_LISTED RECORDS_:
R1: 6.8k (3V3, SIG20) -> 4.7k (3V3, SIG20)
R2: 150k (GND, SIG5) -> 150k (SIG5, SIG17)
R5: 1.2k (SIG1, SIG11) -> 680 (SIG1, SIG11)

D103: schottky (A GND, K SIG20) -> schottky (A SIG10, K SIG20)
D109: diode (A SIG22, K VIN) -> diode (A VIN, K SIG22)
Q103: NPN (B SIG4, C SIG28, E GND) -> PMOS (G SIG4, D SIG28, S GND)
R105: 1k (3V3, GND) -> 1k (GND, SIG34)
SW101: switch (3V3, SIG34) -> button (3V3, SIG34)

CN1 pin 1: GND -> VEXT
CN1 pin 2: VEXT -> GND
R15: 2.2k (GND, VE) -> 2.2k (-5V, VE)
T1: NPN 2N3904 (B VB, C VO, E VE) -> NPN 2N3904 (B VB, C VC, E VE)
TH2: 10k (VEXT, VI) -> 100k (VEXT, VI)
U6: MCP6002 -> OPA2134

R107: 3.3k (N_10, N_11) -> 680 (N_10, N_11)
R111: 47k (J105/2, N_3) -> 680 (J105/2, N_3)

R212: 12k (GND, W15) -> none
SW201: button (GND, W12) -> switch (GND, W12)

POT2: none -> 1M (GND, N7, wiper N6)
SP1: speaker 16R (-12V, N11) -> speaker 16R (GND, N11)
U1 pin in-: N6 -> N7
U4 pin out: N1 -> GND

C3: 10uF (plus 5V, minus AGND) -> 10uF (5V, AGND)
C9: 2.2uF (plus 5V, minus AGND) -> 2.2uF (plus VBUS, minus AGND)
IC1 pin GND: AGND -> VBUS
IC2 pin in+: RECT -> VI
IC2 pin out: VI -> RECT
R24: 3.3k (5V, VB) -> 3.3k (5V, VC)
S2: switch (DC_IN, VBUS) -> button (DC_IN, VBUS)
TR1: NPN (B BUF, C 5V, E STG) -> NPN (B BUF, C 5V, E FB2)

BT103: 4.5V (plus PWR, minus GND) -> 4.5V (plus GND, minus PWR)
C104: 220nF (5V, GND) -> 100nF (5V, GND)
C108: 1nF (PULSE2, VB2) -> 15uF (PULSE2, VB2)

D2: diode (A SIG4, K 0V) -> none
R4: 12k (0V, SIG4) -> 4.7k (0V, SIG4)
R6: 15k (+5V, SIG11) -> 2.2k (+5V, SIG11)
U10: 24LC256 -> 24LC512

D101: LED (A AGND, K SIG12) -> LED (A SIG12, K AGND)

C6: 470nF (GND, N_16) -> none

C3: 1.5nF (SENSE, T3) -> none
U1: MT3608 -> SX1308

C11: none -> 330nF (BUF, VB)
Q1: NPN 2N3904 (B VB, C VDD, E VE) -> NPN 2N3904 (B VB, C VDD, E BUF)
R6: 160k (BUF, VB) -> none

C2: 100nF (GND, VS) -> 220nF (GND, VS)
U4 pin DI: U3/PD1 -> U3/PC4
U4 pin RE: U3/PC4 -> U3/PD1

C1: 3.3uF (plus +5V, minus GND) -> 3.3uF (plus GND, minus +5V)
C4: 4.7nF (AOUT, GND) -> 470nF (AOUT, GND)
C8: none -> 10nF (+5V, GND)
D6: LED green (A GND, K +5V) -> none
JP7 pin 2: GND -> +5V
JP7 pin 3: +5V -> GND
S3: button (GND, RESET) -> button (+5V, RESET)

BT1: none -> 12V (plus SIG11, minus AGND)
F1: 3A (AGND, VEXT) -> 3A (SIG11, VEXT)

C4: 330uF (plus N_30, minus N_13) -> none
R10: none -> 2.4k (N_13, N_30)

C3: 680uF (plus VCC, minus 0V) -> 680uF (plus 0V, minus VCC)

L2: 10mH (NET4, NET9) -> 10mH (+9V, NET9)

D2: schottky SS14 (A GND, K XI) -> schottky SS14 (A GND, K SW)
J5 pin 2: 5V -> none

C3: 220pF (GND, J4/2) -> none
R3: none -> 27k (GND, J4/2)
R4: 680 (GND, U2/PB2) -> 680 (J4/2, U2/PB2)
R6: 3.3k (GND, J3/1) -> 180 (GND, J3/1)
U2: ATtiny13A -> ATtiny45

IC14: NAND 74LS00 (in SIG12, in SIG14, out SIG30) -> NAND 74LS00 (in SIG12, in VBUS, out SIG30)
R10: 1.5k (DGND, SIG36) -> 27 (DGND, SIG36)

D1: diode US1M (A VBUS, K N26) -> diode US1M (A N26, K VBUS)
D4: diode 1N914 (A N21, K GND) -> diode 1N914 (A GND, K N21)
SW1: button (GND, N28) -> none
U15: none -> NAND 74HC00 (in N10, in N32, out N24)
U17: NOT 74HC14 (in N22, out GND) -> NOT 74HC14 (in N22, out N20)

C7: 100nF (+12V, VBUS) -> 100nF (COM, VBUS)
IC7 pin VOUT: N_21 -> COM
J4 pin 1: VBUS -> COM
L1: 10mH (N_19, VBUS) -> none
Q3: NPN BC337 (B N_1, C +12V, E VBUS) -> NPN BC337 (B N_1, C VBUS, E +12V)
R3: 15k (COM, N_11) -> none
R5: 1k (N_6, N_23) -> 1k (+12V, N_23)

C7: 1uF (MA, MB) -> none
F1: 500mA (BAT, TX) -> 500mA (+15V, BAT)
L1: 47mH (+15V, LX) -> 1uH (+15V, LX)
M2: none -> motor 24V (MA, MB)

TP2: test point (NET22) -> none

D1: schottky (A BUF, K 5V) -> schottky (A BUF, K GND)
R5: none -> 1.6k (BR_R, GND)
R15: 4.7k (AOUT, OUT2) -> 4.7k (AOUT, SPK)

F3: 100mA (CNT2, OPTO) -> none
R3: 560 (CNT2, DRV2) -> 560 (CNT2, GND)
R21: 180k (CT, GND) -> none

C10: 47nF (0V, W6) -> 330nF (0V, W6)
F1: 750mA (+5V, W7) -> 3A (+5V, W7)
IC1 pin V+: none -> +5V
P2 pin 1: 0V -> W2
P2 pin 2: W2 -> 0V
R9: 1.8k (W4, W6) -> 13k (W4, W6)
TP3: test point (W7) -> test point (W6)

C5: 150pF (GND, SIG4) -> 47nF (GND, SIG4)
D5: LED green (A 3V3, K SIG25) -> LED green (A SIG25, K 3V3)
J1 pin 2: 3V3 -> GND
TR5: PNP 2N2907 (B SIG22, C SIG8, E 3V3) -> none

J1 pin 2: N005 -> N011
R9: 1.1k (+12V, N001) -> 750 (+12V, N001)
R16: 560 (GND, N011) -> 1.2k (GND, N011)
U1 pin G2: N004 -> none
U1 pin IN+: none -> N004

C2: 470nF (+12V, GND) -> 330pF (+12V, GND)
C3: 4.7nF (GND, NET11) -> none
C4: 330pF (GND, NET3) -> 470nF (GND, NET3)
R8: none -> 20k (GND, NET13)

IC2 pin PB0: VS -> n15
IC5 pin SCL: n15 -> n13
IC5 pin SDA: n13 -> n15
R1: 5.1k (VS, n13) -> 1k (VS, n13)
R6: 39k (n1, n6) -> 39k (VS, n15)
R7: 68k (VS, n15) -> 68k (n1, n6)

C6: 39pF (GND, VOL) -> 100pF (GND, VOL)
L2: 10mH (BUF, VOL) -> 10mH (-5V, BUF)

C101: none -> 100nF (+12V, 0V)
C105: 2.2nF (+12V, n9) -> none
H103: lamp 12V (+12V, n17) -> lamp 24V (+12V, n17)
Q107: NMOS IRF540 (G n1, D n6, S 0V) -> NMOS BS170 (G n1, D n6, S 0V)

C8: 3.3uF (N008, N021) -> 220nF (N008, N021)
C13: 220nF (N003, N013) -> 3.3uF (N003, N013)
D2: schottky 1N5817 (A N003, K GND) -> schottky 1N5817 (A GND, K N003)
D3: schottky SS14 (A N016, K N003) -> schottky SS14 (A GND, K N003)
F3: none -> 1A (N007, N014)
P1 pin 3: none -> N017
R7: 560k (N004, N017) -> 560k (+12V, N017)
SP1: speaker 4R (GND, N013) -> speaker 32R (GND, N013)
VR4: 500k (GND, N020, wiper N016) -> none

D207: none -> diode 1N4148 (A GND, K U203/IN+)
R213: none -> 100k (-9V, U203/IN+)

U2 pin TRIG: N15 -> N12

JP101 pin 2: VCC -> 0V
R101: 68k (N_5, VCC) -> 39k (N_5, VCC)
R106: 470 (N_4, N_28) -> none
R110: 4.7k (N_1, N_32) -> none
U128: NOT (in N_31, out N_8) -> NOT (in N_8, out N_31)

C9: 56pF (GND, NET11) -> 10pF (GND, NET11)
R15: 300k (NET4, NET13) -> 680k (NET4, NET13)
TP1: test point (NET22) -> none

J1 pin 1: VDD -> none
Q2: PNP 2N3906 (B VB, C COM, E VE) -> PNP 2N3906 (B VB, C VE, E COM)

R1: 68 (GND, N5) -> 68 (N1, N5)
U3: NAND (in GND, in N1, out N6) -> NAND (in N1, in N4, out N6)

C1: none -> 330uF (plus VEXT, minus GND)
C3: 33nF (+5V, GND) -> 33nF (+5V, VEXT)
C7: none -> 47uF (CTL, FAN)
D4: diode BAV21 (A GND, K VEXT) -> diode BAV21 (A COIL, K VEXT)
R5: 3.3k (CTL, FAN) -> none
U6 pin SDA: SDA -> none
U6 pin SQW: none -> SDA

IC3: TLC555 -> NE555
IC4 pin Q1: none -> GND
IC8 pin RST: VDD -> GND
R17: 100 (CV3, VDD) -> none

_WORK INSTRUCTIONS_:
The answer must be every line from the records above that contains "NAND".

_EXPECTED OUTPUT_:
IC14: NAND 74LS00 (in SIG12, in SIG14, out SIG30) -> NAND 74LS00 (in SIG12, in VBUS, out SIG30)
U15: none -> NAND 74HC00 (in N10, in N32, out N24)
U3: NAND (in GND, in N1, out N6) -> NAND (in N1, in N4, out N6)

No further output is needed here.